**** Given data

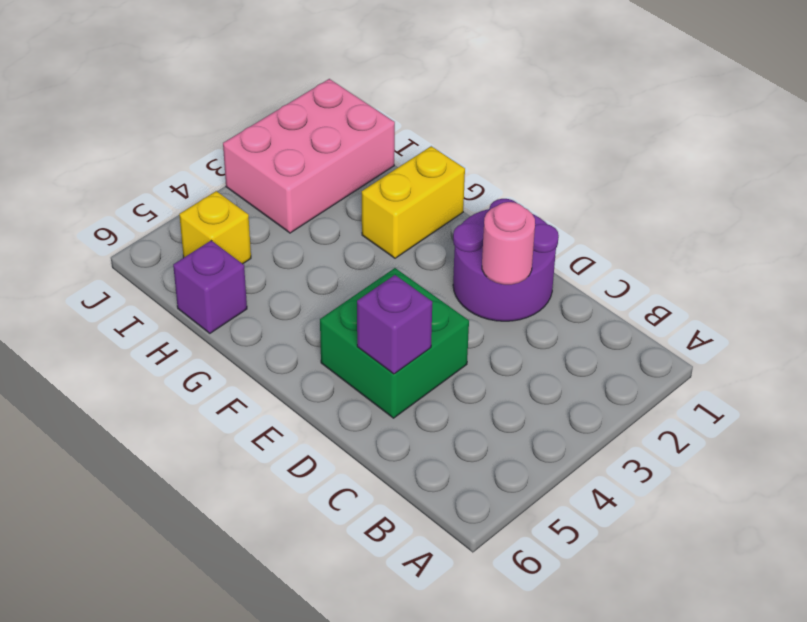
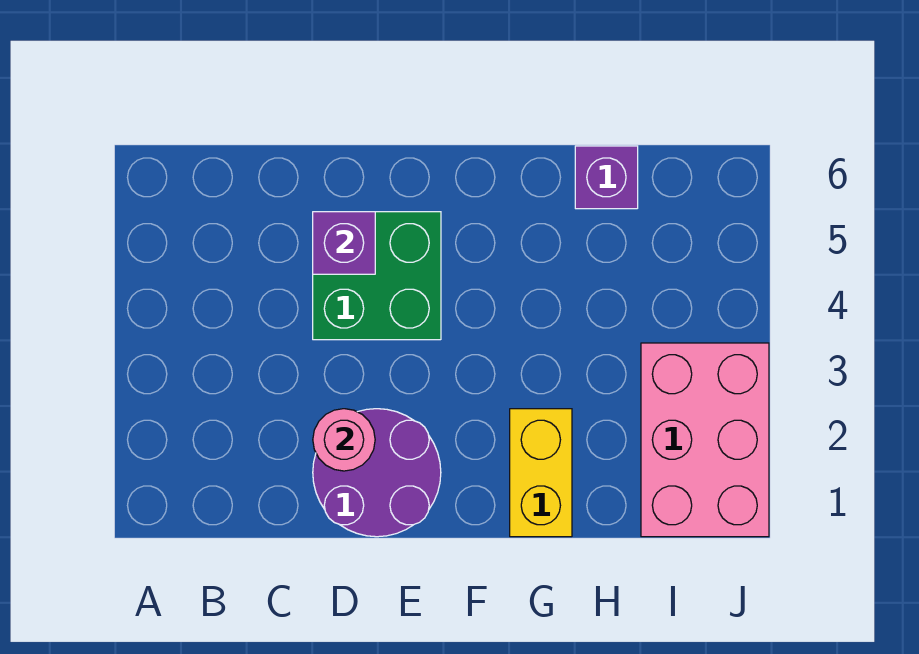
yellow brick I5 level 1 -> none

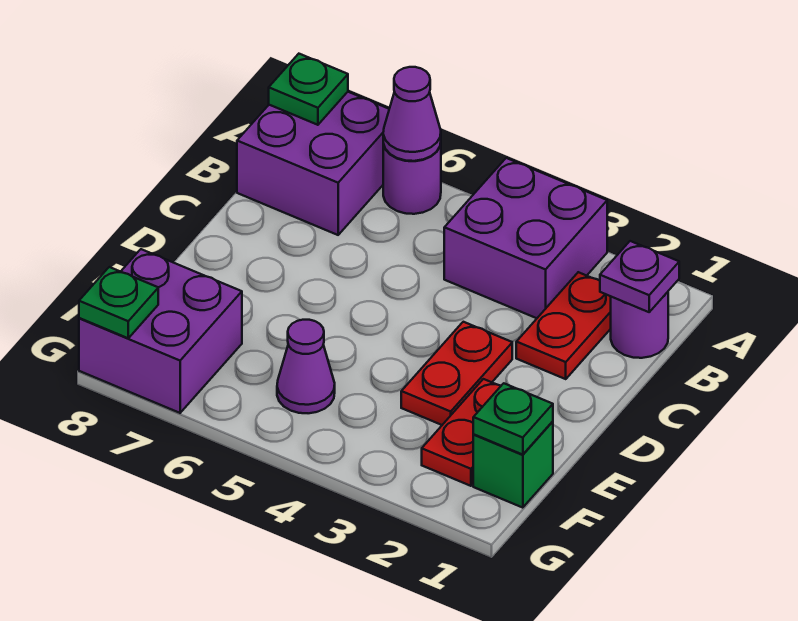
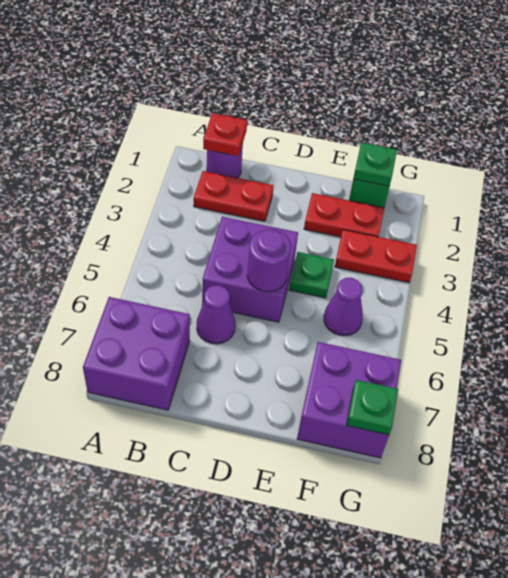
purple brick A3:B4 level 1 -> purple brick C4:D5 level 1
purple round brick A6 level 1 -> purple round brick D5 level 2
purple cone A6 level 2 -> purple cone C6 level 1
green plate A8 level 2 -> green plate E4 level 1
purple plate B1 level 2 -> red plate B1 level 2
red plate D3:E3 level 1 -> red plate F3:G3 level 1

********

Work item: In the answer, the data should reappear exactly, with no pictures.

Response:
yellow brick I5 level 1 -> none

purple brick A3:B4 level 1 -> purple brick C4:D5 level 1
purple round brick A6 level 1 -> purple round brick D5 level 2
purple cone A6 level 2 -> purple cone C6 level 1
green plate A8 level 2 -> green plate E4 level 1
purple plate B1 level 2 -> red plate B1 level 2
red plate D3:E3 level 1 -> red plate F3:G3 level 1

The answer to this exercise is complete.